[Stored items from a collection]
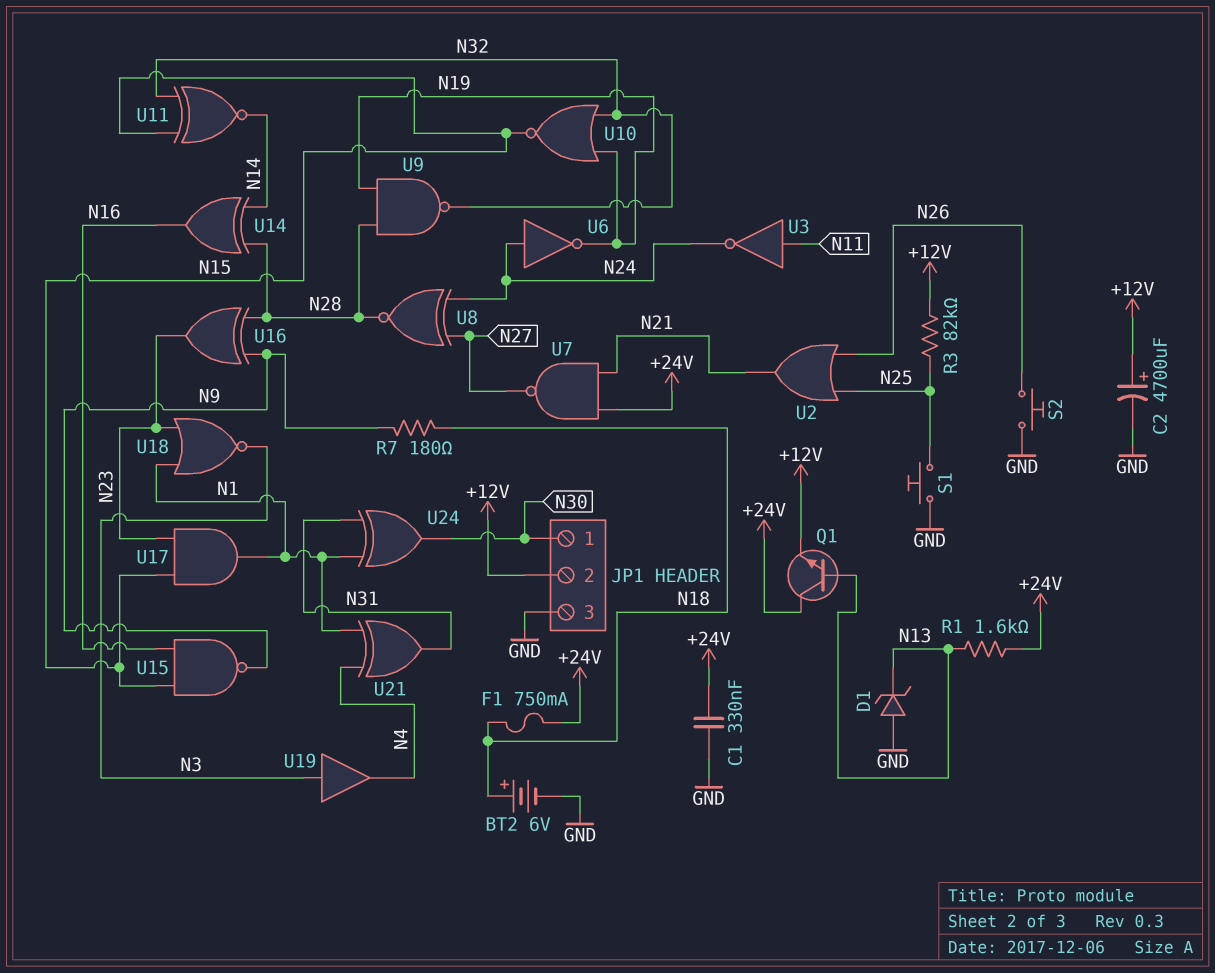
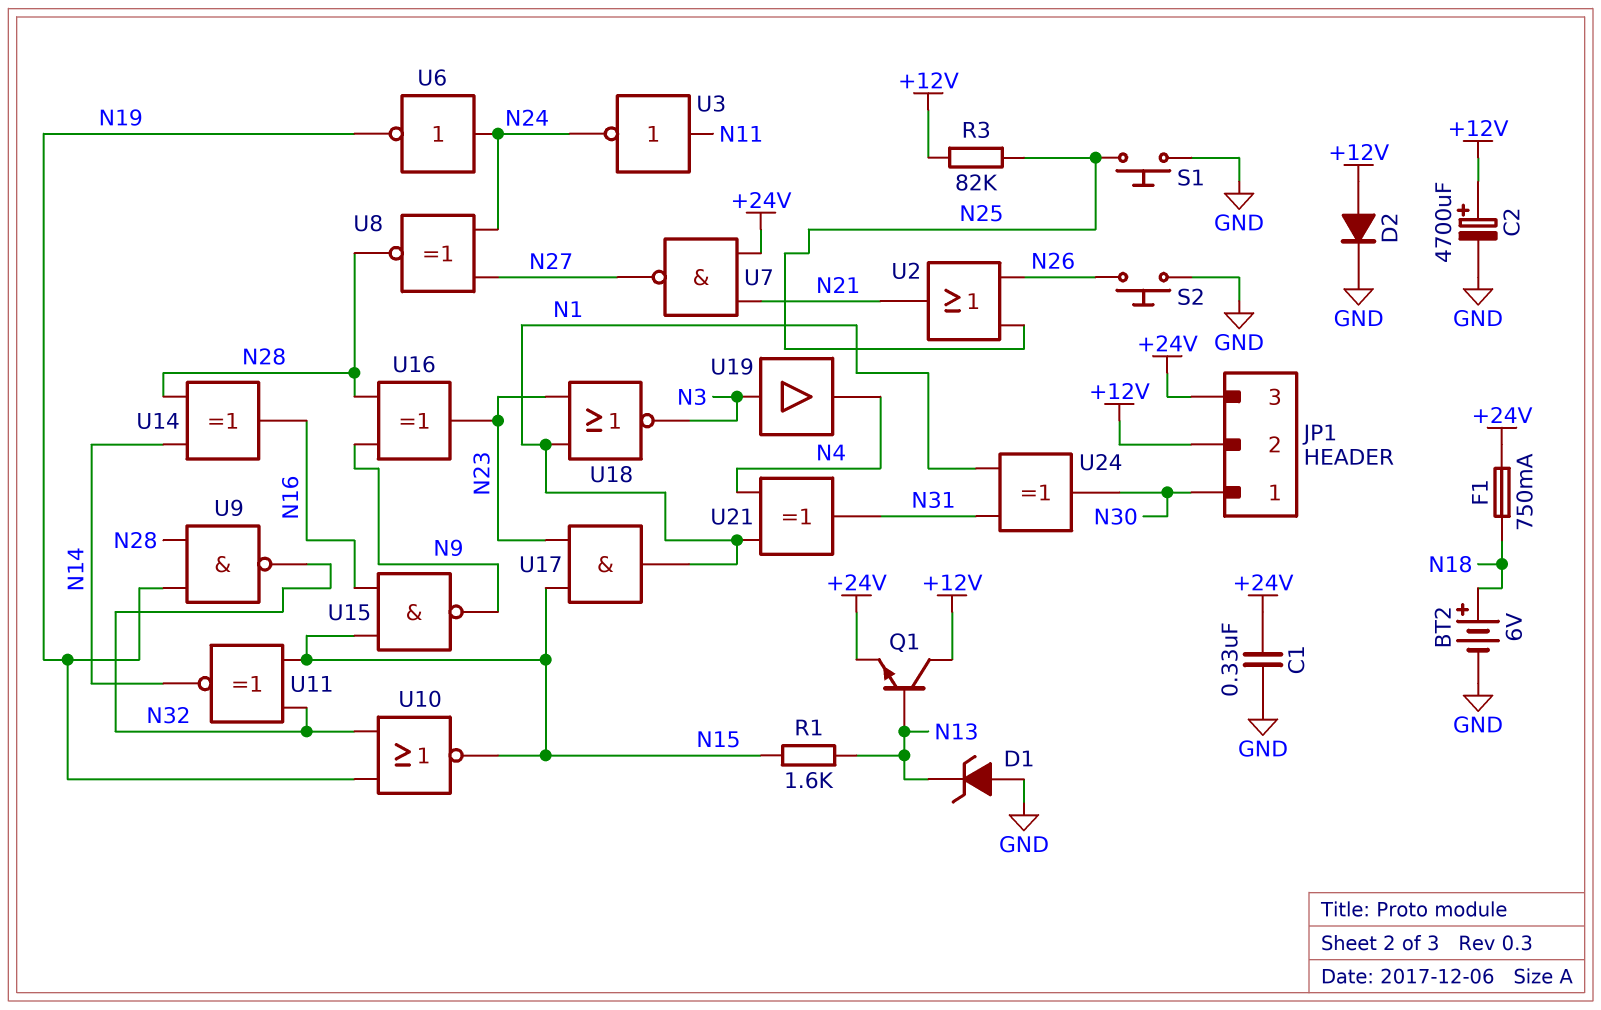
D2: none -> diode (A +12V, K GND)
JP1 pin 3: GND -> +24V
Q1: NPN (B N13, C +24V, E +12V) -> NPN (B N13, C +12V, E +24V)
R1: 1.6k (+24V, N13) -> 1.6k (N13, N15)
R7: 180 (N9, N18) -> none

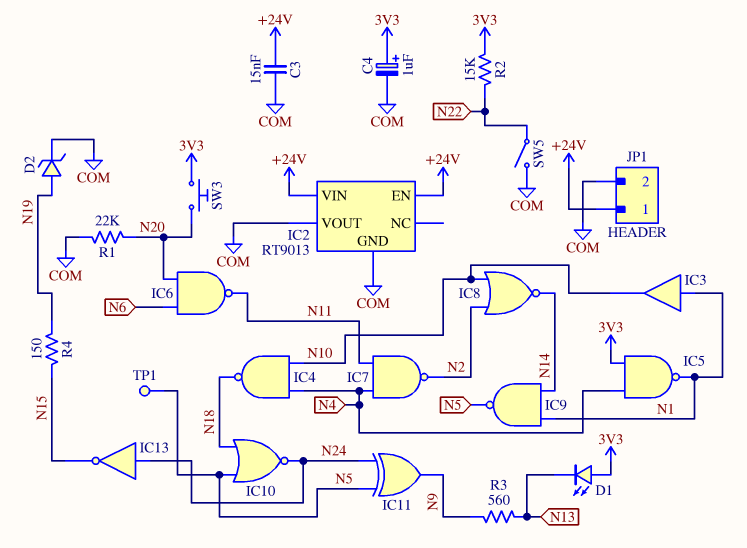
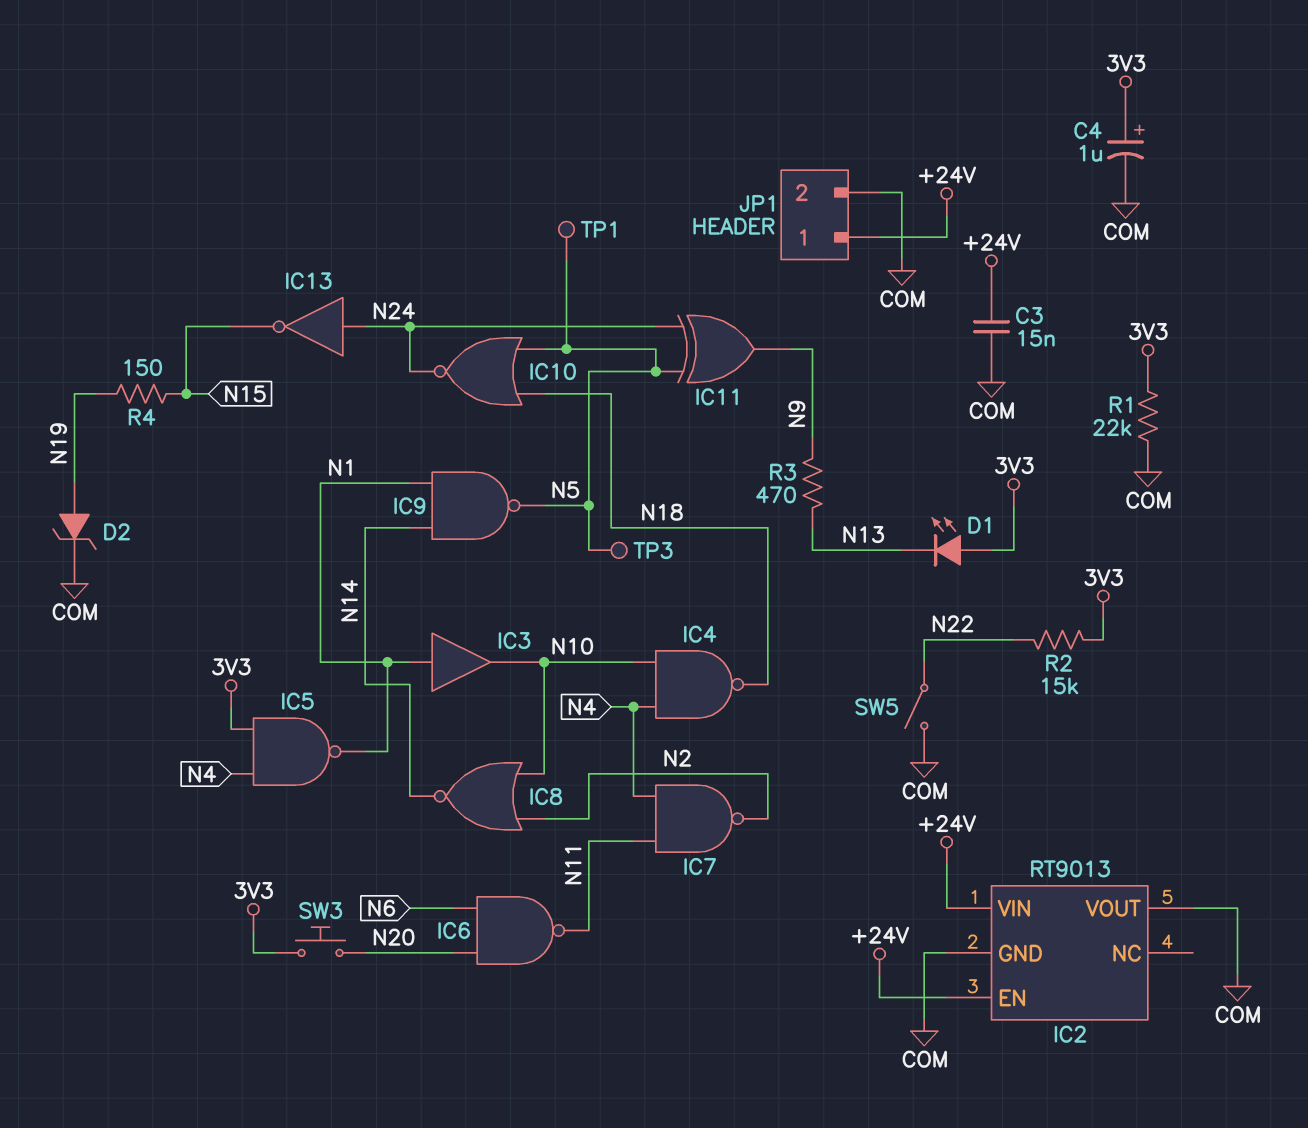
R1: 22k (COM, N20) -> 22k (3V3, COM)
R3: 560 (N9, N13) -> 470 (N9, N13)
TP3: none -> test point (N5)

-- Exercise goal --
One line above contains "R1: 22k (COM, N20) -> 22k (3V3, COM)". Output that line and each one after it, word for word, and nothing else.

-- Problem solution --
R1: 22k (COM, N20) -> 22k (3V3, COM)
R3: 560 (N9, N13) -> 470 (N9, N13)
TP3: none -> test point (N5)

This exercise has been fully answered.